Problem to work on: Copy out every one of the rows below word for word, with no changes.

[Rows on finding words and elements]
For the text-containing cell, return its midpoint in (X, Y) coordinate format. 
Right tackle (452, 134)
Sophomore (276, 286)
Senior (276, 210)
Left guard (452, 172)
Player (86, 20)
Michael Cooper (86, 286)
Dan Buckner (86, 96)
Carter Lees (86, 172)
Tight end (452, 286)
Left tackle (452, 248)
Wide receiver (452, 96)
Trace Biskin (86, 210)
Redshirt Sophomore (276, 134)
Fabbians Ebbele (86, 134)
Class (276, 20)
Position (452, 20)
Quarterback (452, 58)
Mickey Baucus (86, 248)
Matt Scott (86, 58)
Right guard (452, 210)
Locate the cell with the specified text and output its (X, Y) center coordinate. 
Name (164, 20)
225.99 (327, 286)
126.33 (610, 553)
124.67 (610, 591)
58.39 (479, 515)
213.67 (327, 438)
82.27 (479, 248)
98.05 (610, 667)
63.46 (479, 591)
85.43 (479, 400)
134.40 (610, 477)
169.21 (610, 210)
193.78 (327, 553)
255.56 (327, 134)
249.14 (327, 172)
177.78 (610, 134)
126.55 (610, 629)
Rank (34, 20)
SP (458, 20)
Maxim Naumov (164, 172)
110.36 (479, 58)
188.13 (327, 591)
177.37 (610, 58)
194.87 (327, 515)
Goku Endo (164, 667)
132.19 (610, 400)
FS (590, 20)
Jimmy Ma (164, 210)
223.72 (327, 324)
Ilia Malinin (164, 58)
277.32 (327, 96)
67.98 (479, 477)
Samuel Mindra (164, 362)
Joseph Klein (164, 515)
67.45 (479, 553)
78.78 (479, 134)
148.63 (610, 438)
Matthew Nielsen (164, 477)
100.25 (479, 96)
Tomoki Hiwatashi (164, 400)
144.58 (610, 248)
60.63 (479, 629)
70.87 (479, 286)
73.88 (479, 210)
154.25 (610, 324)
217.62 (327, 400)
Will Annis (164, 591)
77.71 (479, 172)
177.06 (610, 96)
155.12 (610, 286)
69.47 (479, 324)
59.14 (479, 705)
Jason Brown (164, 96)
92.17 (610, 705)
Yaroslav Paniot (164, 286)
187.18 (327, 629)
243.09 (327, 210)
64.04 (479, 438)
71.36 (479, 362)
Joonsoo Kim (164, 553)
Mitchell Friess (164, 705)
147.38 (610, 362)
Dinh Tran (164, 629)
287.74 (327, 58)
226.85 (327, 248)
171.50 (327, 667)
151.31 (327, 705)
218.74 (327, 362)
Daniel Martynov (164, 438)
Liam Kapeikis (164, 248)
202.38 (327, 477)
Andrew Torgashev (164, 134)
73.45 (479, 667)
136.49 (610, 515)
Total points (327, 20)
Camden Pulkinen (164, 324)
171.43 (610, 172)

Solution to this exercise:
For the text-containing cell, return its midpoint in (X, Y) coordinate format. 
Right tackle (452, 134)
Sophomore (276, 286)
Senior (276, 210)
Left guard (452, 172)
Player (86, 20)
Michael Cooper (86, 286)
Dan Buckner (86, 96)
Carter Lees (86, 172)
Tight end (452, 286)
Left tackle (452, 248)
Wide receiver (452, 96)
Trace Biskin (86, 210)
Redshirt Sophomore (276, 134)
Fabbians Ebbele (86, 134)
Class (276, 20)
Position (452, 20)
Quarterback (452, 58)
Mickey Baucus (86, 248)
Matt Scott (86, 58)
Right guard (452, 210)
Locate the cell with the specified text and output its (X, Y) center coordinate. 
Name (164, 20)
225.99 (327, 286)
126.33 (610, 553)
124.67 (610, 591)
58.39 (479, 515)
213.67 (327, 438)
82.27 (479, 248)
98.05 (610, 667)
63.46 (479, 591)
85.43 (479, 400)
134.40 (610, 477)
169.21 (610, 210)
193.78 (327, 553)
255.56 (327, 134)
249.14 (327, 172)
177.78 (610, 134)
126.55 (610, 629)
Rank (34, 20)
SP (458, 20)
Maxim Naumov (164, 172)
110.36 (479, 58)
188.13 (327, 591)
177.37 (610, 58)
194.87 (327, 515)
Goku Endo (164, 667)
132.19 (610, 400)
FS (590, 20)
Jimmy Ma (164, 210)
223.72 (327, 324)
Ilia Malinin (164, 58)
277.32 (327, 96)
67.98 (479, 477)
Samuel Mindra (164, 362)
Joseph Klein (164, 515)
67.45 (479, 553)
78.78 (479, 134)
148.63 (610, 438)
Matthew Nielsen (164, 477)
100.25 (479, 96)
Tomoki Hiwatashi (164, 400)
144.58 (610, 248)
60.63 (479, 629)
70.87 (479, 286)
73.88 (479, 210)
154.25 (610, 324)
217.62 (327, 400)
Will Annis (164, 591)
77.71 (479, 172)
177.06 (610, 96)
155.12 (610, 286)
69.47 (479, 324)
59.14 (479, 705)
Jason Brown (164, 96)
92.17 (610, 705)
Yaroslav Paniot (164, 286)
187.18 (327, 629)
243.09 (327, 210)
64.04 (479, 438)
71.36 (479, 362)
Joonsoo Kim (164, 553)
Mitchell Friess (164, 705)
147.38 (610, 362)
Dinh Tran (164, 629)
287.74 (327, 58)
226.85 (327, 248)
171.50 (327, 667)
151.31 (327, 705)
218.74 (327, 362)
Daniel Martynov (164, 438)
Liam Kapeikis (164, 248)
202.38 (327, 477)
Andrew Torgashev (164, 134)
73.45 (479, 667)
136.49 (610, 515)
Total points (327, 20)
Camden Pulkinen (164, 324)
171.43 (610, 172)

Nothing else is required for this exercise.